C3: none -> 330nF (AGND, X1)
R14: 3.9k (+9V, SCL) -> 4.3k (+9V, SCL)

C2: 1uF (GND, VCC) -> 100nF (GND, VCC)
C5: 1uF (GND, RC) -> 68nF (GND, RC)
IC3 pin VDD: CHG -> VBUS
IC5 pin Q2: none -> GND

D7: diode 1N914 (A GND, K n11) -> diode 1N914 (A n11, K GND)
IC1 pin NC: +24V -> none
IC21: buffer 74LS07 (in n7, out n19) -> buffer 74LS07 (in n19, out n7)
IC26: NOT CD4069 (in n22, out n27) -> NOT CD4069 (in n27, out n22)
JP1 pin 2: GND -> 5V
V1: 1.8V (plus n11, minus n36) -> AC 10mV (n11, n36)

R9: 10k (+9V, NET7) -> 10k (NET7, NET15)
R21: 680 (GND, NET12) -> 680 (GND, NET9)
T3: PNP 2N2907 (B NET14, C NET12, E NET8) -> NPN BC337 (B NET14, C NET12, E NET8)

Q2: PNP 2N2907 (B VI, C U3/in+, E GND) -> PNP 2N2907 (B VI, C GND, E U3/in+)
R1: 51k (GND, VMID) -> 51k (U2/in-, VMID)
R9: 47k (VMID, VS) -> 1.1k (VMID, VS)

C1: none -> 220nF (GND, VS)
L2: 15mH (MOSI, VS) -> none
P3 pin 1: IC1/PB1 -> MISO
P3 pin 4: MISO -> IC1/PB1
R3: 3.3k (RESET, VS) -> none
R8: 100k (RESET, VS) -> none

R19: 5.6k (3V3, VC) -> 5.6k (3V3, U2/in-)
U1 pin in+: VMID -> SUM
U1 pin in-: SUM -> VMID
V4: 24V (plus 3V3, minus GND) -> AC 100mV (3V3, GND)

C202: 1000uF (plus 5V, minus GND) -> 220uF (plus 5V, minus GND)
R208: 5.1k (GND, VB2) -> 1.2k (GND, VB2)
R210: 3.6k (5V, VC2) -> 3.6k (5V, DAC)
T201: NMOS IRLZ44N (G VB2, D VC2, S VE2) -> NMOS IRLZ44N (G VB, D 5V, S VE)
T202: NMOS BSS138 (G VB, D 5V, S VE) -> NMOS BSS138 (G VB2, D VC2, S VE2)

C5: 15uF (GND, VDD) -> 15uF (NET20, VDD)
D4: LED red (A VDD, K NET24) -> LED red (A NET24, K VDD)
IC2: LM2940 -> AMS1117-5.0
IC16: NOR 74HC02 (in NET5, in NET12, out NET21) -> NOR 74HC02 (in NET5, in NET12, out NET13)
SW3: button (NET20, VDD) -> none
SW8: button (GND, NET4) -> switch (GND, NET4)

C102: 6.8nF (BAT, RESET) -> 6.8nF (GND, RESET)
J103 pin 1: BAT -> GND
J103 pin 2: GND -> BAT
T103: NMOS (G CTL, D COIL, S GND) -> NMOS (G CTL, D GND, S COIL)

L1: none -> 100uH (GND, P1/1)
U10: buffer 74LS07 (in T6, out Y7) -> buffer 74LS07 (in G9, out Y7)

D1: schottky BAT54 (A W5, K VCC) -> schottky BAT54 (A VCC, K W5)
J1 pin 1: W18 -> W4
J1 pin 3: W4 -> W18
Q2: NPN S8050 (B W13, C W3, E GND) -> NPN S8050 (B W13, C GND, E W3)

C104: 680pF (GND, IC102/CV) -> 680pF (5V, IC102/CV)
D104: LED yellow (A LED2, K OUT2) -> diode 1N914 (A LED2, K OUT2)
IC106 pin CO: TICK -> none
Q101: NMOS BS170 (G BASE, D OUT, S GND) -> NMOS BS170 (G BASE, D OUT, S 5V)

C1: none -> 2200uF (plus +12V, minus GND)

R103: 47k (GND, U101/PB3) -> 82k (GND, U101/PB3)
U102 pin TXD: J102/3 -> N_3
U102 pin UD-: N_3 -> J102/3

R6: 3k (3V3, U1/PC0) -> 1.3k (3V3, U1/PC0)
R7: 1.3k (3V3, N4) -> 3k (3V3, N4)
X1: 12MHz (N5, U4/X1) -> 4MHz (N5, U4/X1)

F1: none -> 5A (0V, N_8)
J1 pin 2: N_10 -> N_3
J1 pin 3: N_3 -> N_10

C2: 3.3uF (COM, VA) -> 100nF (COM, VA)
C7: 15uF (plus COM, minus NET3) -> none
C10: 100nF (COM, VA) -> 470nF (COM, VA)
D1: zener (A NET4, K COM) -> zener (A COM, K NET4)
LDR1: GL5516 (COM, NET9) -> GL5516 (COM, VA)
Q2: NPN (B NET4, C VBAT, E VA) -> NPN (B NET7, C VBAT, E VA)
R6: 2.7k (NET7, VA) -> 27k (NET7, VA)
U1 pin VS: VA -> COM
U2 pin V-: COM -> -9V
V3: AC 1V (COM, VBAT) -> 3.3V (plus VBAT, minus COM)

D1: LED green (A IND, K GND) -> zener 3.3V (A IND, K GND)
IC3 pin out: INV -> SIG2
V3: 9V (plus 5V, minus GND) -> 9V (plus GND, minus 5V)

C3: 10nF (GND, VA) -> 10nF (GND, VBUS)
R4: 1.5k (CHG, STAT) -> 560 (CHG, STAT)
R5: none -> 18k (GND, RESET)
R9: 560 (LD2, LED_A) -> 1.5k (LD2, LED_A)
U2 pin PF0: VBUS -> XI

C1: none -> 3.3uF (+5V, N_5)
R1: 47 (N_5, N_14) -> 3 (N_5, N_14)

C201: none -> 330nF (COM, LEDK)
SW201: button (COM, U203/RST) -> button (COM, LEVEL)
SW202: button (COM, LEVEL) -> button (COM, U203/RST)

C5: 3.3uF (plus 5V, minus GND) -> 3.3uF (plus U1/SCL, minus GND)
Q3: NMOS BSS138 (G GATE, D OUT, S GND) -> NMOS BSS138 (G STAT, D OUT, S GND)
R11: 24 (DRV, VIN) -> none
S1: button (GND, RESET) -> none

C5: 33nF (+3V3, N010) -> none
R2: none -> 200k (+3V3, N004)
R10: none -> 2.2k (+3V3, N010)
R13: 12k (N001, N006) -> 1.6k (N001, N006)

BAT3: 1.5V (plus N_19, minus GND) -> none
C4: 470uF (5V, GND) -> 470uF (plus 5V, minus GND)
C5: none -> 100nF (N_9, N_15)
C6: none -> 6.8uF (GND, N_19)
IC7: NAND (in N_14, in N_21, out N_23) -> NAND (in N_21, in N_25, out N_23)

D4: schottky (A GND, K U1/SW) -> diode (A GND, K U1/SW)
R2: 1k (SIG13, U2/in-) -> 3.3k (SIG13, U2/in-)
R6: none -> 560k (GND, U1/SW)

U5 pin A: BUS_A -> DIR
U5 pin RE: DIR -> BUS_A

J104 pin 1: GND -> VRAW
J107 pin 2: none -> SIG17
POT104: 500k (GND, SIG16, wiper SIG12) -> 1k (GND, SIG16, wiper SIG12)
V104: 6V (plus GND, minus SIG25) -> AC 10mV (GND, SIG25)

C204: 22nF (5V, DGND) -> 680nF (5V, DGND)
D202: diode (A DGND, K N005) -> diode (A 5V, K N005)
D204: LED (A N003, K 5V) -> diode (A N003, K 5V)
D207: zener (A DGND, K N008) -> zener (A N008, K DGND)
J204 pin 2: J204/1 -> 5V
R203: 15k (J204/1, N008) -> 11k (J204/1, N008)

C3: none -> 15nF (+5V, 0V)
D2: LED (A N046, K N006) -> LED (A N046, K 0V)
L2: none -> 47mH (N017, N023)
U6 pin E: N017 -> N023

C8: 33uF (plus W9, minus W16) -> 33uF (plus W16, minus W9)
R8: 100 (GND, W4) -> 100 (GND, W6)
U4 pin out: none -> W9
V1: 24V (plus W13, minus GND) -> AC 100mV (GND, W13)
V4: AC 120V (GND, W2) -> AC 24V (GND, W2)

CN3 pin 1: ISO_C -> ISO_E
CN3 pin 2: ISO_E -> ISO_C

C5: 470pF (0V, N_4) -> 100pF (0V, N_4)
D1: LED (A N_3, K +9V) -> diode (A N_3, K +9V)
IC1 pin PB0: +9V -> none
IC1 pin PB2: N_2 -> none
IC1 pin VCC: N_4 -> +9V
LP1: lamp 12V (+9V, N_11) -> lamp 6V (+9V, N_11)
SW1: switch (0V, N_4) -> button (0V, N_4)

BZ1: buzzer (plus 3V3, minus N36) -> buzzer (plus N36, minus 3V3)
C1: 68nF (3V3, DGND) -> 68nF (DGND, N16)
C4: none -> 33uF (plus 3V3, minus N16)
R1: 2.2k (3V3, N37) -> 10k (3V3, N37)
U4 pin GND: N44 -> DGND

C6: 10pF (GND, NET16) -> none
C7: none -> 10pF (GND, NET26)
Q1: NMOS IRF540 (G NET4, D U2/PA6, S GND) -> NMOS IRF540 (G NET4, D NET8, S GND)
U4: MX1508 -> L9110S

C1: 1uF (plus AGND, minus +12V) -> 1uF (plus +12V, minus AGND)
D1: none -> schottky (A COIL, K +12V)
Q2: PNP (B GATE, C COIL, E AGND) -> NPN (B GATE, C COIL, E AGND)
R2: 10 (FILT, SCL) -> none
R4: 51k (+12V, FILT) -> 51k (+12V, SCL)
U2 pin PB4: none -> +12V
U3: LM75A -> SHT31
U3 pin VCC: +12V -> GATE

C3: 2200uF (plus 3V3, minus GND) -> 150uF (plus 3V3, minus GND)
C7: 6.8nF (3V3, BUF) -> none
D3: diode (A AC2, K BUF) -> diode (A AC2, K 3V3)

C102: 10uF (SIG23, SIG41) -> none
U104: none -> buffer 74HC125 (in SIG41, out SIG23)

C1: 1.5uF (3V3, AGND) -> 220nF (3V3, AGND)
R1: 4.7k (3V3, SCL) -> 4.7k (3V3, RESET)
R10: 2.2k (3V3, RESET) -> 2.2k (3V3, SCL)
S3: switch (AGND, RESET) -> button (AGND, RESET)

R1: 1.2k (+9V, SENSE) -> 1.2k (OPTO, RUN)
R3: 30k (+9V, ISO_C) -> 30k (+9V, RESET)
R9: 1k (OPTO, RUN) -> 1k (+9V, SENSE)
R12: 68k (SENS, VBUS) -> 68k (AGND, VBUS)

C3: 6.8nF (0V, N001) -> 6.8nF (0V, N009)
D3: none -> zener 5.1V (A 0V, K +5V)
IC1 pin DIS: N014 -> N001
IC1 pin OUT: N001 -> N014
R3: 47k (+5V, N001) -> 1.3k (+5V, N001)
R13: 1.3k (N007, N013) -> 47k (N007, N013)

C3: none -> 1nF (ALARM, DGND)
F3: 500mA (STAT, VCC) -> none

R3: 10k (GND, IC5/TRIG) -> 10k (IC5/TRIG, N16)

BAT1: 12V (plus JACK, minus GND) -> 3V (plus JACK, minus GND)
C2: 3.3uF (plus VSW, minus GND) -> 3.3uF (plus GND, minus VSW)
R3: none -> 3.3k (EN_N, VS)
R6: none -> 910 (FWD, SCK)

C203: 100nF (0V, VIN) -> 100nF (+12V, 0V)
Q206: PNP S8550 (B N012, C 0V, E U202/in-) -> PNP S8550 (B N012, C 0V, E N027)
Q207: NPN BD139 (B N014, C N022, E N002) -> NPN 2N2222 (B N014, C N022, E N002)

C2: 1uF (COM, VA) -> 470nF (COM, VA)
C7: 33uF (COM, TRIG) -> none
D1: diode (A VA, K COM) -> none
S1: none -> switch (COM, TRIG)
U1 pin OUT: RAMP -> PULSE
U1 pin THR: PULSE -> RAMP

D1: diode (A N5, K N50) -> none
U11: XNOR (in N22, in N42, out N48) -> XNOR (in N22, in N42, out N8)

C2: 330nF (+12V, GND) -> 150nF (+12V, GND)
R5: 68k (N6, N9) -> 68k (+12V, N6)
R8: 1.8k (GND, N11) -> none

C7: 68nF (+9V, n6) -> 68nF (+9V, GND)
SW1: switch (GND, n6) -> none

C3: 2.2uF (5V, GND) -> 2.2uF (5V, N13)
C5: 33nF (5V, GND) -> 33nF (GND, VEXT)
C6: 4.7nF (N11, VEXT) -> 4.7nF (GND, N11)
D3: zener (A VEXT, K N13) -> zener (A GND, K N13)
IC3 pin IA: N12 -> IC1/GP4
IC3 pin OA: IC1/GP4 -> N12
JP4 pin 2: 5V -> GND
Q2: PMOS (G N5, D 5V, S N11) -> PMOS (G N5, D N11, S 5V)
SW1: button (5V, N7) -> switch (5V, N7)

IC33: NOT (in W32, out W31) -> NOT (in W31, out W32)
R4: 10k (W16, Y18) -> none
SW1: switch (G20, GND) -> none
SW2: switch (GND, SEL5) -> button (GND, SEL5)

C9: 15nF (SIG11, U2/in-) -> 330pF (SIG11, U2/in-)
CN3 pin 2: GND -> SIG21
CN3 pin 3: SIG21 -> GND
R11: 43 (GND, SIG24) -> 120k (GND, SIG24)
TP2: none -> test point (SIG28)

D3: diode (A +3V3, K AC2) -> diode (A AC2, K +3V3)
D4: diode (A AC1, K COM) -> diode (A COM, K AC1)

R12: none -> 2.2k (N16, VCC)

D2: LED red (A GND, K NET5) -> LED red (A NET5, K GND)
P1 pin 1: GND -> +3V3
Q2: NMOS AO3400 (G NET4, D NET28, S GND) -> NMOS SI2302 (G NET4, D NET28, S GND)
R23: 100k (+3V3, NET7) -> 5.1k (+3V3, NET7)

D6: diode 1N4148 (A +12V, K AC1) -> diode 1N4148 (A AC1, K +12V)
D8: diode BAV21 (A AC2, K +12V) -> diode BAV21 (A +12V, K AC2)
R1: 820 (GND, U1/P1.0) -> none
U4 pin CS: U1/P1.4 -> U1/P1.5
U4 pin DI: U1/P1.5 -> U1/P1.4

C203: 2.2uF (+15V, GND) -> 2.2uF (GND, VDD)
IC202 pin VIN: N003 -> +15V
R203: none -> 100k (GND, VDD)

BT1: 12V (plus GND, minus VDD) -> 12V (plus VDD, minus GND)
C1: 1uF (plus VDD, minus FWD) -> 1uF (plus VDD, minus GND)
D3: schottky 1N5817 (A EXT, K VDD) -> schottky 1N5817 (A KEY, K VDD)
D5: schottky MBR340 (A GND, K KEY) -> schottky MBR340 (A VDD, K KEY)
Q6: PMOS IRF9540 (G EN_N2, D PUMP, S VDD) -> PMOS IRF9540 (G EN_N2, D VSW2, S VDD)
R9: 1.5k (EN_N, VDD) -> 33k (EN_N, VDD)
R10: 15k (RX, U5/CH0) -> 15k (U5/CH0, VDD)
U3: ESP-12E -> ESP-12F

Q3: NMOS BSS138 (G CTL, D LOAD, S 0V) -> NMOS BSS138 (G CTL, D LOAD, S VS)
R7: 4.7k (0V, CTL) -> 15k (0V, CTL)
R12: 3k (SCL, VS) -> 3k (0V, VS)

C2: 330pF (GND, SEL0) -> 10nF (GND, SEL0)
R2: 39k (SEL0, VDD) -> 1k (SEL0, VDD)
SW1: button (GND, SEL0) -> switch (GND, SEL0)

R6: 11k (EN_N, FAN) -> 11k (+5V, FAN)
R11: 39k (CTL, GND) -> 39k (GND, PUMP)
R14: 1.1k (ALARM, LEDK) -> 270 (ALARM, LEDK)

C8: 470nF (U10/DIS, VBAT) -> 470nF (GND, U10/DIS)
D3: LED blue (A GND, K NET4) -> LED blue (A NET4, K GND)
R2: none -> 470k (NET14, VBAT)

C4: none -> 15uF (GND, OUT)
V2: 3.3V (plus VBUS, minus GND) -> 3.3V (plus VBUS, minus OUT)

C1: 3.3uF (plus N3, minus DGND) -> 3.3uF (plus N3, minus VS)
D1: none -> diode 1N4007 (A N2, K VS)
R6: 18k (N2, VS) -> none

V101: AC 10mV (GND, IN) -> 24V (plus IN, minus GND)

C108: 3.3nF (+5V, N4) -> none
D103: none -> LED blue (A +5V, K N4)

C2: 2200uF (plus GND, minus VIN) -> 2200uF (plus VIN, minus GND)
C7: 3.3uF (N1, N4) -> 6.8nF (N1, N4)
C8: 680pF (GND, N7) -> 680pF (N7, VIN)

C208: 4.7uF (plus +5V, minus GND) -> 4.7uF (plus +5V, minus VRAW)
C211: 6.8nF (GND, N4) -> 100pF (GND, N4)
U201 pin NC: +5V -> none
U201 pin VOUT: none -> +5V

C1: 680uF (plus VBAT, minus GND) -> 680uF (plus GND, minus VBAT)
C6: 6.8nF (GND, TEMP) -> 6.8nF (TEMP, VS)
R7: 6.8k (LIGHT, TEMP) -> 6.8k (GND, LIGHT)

* **WHAT YOU NEED TO DO**
Starting with the line above that holds "P1 pin 1: GND -> +3V3" and stopping with the line that holds "U4 pin DI: U1/P1.5 -> U1/P1.4", reproduce each line exactly, omitting all other lines.

* **PROBLEM SOLUTION**
P1 pin 1: GND -> +3V3
Q2: NMOS AO3400 (G NET4, D NET28, S GND) -> NMOS SI2302 (G NET4, D NET28, S GND)
R23: 100k (+3V3, NET7) -> 5.1k (+3V3, NET7)

D6: diode 1N4148 (A +12V, K AC1) -> diode 1N4148 (A AC1, K +12V)
D8: diode BAV21 (A AC2, K +12V) -> diode BAV21 (A +12V, K AC2)
R1: 820 (GND, U1/P1.0) -> none
U4 pin CS: U1/P1.4 -> U1/P1.5
U4 pin DI: U1/P1.5 -> U1/P1.4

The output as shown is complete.